*** Opening of EXCERPTED RECORDS ***

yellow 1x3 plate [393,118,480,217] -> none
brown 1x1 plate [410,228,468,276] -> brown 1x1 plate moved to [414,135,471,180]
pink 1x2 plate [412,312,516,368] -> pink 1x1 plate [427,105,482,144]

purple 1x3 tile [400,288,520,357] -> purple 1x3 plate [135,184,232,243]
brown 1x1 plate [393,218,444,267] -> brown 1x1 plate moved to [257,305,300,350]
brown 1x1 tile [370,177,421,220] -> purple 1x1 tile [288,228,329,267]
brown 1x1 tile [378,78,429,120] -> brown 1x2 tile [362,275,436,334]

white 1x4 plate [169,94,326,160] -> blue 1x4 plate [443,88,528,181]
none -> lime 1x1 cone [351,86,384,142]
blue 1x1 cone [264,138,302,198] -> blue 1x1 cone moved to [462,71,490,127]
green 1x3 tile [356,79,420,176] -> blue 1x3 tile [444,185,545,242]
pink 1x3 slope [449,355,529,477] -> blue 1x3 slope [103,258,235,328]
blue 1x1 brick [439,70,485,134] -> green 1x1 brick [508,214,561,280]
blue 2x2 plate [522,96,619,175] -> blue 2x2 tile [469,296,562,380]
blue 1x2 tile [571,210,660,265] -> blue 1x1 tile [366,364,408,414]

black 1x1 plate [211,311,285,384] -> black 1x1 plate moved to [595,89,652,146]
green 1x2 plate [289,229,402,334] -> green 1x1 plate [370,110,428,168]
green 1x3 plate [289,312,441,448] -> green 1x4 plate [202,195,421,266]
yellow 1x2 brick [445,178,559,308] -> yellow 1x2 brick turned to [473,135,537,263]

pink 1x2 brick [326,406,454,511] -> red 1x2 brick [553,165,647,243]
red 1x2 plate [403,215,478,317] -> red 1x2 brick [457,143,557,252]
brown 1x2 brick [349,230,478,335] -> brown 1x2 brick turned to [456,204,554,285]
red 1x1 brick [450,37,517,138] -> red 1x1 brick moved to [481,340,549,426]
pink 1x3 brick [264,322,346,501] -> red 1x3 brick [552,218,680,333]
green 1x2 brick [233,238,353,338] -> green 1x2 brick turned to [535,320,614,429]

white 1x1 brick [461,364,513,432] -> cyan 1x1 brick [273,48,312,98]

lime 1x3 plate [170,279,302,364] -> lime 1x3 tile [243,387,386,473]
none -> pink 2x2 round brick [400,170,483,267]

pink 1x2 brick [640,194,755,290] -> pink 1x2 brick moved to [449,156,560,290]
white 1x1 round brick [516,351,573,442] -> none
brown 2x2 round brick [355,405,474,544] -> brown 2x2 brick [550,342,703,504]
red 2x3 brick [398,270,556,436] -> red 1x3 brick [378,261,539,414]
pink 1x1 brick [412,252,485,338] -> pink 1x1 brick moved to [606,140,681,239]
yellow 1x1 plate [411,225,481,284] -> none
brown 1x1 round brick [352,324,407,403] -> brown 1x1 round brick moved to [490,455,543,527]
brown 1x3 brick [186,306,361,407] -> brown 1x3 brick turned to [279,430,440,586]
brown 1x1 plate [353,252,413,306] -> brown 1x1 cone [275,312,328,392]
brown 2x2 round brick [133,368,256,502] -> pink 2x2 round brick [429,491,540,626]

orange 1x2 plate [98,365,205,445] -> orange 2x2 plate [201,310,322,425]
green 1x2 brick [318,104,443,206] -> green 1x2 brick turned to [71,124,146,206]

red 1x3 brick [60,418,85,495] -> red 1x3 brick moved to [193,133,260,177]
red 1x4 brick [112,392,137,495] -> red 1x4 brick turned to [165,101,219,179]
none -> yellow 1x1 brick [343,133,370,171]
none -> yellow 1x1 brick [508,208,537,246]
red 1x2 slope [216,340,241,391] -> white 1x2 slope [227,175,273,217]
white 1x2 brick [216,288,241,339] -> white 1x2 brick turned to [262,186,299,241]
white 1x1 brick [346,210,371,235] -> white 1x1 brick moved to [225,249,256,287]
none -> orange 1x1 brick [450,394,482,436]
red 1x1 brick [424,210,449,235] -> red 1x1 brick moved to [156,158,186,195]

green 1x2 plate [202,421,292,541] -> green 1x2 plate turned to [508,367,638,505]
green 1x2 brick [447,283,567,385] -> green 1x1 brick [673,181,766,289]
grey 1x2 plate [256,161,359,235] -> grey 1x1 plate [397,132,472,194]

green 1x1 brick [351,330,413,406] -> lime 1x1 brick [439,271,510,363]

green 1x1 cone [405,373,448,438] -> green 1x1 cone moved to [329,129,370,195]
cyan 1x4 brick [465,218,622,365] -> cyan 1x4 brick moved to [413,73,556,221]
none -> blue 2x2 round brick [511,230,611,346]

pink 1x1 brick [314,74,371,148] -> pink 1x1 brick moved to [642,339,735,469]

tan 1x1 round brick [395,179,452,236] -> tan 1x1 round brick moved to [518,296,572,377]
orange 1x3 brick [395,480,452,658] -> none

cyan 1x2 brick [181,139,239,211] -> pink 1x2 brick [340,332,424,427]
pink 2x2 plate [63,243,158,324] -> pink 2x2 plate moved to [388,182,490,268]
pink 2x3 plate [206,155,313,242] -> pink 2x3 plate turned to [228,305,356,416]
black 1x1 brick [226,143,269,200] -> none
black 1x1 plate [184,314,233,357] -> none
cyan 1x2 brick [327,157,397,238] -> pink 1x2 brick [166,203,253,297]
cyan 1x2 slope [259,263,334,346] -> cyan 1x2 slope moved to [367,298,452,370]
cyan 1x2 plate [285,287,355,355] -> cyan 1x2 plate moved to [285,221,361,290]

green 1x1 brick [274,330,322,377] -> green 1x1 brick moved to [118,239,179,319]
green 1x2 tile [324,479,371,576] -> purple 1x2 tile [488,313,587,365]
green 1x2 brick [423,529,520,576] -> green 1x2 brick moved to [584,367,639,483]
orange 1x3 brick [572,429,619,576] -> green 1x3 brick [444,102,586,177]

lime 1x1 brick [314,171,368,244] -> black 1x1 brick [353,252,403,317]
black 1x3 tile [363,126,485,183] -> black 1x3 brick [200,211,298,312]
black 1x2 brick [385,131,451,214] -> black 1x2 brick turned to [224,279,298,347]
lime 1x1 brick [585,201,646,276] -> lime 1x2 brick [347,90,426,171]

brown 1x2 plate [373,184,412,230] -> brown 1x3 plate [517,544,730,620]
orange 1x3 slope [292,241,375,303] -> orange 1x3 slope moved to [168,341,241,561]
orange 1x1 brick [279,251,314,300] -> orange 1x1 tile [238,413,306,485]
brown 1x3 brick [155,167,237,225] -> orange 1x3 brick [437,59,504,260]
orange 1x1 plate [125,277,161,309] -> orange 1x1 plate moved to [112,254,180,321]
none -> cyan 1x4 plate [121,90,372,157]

*** Close of EXCERPTED RECORDS ***

Could you return exactly the lines above from the line with "red 1x4 brick [112,392,137,495]" to the line with "red 1x1 brick [424,210,449,235]", both included, and nothing else?

red 1x4 brick [112,392,137,495] -> red 1x4 brick turned to [165,101,219,179]
none -> yellow 1x1 brick [343,133,370,171]
none -> yellow 1x1 brick [508,208,537,246]
red 1x2 slope [216,340,241,391] -> white 1x2 slope [227,175,273,217]
white 1x2 brick [216,288,241,339] -> white 1x2 brick turned to [262,186,299,241]
white 1x1 brick [346,210,371,235] -> white 1x1 brick moved to [225,249,256,287]
none -> orange 1x1 brick [450,394,482,436]
red 1x1 brick [424,210,449,235] -> red 1x1 brick moved to [156,158,186,195]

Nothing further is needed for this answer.